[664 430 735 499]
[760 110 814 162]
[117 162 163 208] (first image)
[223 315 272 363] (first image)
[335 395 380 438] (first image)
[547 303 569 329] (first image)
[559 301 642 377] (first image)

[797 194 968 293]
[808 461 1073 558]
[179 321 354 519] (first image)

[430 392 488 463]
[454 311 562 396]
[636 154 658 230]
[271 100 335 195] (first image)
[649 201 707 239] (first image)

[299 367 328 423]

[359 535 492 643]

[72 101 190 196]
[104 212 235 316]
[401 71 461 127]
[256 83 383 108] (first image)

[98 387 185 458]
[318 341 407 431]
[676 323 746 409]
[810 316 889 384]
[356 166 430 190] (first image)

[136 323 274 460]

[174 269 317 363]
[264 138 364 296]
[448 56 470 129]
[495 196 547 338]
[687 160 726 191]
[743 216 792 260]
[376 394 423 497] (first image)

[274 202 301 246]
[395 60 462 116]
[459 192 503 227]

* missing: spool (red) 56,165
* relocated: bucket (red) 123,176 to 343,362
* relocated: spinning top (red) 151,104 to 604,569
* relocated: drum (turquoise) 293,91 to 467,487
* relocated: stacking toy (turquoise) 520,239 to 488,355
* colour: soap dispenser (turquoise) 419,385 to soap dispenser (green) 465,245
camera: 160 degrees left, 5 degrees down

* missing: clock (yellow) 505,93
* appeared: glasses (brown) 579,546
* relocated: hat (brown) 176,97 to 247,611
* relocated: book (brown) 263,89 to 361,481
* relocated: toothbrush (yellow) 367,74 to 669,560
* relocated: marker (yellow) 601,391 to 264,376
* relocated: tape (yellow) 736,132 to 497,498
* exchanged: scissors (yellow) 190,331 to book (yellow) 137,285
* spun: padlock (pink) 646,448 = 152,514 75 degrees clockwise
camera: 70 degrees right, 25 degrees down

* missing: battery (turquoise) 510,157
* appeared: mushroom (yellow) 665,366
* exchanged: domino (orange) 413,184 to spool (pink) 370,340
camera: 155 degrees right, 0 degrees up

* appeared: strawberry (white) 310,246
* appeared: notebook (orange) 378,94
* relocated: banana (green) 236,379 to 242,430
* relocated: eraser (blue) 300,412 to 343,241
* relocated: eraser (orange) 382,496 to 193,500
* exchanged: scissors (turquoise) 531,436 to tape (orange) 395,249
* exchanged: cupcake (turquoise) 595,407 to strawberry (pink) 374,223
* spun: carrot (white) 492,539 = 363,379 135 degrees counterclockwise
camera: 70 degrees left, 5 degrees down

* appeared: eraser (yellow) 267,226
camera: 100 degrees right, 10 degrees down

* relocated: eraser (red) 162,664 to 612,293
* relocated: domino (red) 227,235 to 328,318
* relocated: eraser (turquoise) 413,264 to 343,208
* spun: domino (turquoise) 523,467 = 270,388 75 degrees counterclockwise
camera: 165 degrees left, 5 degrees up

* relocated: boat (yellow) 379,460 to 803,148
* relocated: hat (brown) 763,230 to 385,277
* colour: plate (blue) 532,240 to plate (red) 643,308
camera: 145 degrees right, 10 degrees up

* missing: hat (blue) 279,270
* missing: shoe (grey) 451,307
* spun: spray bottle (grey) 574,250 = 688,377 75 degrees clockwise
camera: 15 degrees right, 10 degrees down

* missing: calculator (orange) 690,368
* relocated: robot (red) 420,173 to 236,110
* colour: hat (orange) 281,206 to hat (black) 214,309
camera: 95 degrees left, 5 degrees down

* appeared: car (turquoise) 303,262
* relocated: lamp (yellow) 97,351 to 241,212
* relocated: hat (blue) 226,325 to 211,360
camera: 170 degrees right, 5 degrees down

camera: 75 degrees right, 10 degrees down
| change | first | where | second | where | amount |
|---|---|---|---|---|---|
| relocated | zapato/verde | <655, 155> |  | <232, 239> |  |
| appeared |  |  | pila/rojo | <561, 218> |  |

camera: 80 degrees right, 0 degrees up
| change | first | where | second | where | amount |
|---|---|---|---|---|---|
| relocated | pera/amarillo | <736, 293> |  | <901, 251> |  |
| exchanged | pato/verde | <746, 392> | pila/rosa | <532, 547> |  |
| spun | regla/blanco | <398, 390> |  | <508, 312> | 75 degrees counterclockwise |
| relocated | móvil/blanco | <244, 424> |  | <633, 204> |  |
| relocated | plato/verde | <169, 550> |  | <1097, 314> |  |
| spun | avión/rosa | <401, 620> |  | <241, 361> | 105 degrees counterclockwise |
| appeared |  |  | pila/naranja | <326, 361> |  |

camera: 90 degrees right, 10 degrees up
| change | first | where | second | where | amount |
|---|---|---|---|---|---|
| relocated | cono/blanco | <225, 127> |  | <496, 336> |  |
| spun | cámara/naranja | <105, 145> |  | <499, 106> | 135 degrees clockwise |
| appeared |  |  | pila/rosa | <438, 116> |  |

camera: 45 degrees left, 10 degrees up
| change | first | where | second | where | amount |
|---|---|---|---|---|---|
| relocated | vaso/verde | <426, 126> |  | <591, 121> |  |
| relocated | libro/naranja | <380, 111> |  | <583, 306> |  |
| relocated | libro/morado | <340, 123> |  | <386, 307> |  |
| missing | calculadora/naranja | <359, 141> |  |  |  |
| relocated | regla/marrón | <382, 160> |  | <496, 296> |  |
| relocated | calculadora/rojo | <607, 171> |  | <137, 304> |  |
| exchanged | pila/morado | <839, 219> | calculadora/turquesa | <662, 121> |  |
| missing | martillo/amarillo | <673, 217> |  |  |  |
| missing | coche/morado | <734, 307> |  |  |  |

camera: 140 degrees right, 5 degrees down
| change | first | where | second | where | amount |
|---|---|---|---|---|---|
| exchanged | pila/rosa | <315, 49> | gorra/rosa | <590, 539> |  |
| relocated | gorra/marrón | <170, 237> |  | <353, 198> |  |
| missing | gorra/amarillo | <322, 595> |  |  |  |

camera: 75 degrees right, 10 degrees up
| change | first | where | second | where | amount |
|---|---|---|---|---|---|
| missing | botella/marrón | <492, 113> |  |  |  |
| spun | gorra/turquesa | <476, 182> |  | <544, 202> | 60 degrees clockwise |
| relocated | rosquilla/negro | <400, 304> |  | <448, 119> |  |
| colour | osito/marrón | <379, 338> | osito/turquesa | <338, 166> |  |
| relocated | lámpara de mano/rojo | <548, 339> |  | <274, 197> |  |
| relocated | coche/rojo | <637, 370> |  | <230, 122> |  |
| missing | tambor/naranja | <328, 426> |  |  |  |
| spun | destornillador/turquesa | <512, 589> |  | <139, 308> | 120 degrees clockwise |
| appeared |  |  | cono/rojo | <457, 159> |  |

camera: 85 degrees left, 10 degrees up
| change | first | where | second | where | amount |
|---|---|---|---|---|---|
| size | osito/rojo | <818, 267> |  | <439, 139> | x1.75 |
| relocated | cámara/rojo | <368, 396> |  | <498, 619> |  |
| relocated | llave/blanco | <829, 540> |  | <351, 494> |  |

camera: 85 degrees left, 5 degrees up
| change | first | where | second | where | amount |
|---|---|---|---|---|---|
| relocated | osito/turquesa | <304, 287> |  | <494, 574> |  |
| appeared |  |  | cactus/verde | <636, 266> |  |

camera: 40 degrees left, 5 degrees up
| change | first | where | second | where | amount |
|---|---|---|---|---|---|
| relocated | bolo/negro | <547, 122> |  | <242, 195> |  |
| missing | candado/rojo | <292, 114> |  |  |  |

★ ★ ★ ★ ★

• Task prompt:
Above are the records; copy exactly the lines from the line with "520,239 to 488,355" through the line with "dispenser (green) 465,245", both included.

• Task response:
* relocated: stacking toy (turquoise) 520,239 to 488,355
* colour: soap dispenser (turquoise) 419,385 to soap dispenser (green) 465,245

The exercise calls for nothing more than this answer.